[Task goal]: Each line starting at the one that contains "black mug [557,163,611,219]" and ending at the one that contains "none -> pink bowl [621,559,696,635]" must be returned exactly, and the rest of the listing is left out.

[Data shown]:
▶
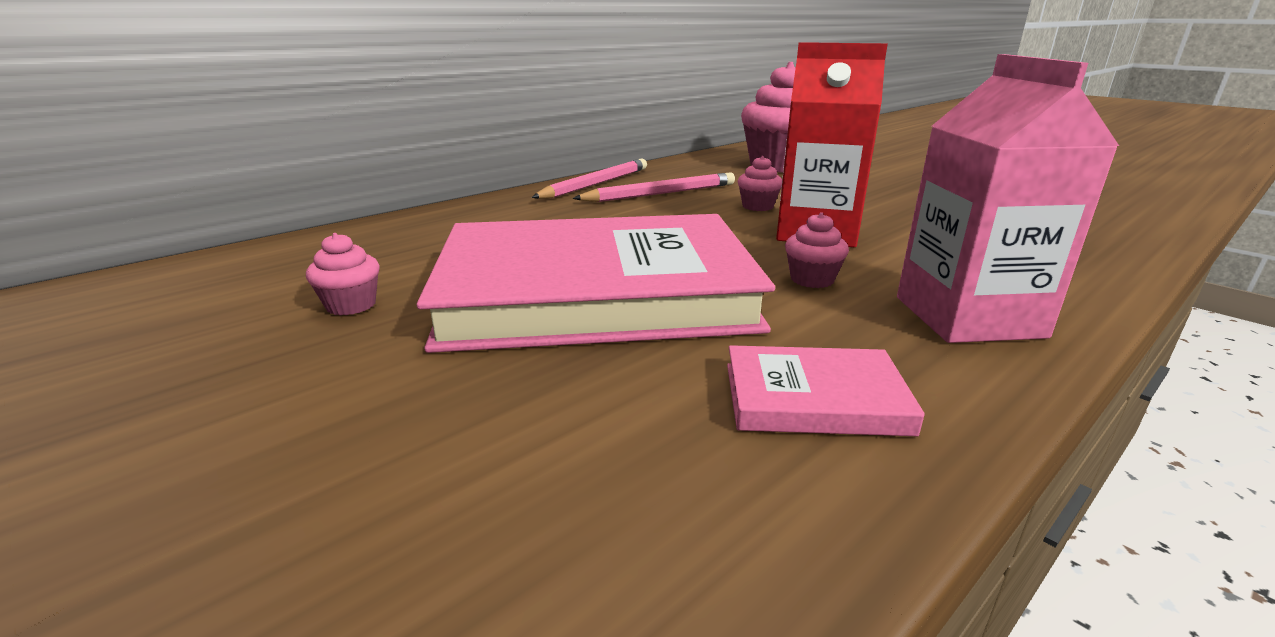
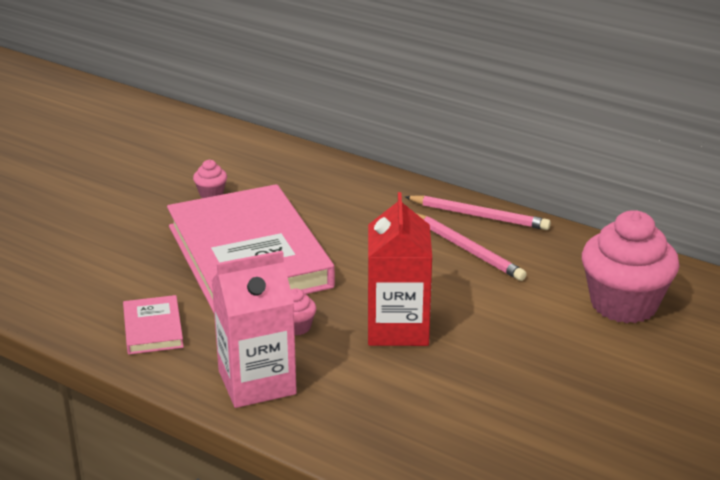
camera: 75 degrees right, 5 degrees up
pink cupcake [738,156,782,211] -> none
◀
▶
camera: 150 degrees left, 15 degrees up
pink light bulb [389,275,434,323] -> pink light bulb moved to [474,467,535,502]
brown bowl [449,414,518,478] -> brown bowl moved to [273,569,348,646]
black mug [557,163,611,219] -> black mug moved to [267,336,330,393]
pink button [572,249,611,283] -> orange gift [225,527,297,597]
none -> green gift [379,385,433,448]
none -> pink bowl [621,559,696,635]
◀
[Answer box]:
black mug [557,163,611,219] -> black mug moved to [267,336,330,393]
pink button [572,249,611,283] -> orange gift [225,527,297,597]
none -> green gift [379,385,433,448]
none -> pink bowl [621,559,696,635]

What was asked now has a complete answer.